• _Your assignment_: Each line from the start of the records through the line containing "change=moved; old=pink borugo;" is to be transcribed exactly, and no other line is to be included.

- - -

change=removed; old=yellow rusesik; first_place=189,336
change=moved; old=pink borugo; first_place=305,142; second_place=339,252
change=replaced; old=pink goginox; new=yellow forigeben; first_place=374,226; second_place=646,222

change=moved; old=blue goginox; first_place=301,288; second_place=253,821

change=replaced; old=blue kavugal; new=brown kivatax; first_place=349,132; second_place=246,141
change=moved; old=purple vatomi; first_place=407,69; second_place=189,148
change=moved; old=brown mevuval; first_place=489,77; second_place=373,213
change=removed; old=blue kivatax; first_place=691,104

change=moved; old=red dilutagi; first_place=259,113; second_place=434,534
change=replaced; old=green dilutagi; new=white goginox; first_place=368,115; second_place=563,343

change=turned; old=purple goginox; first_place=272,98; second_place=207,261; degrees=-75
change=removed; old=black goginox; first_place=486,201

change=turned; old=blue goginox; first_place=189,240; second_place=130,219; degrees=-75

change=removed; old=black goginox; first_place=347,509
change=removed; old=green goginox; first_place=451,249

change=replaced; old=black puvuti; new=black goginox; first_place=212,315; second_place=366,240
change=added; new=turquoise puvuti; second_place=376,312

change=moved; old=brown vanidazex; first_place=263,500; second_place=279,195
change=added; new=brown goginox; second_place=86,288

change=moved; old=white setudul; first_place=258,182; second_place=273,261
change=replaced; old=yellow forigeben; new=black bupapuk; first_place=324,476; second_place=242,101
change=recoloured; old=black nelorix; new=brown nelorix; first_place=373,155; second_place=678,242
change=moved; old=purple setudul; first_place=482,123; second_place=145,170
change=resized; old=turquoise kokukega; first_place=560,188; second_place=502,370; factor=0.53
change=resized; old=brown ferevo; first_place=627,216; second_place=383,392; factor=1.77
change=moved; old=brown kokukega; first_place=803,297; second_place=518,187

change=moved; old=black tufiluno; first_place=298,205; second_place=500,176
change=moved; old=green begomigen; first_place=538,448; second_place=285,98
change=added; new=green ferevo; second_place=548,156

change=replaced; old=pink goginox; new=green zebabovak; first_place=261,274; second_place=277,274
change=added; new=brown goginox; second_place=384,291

- - -

• _Written response_:
change=removed; old=yellow rusesik; first_place=189,336
change=moved; old=pink borugo; first_place=305,142; second_place=339,252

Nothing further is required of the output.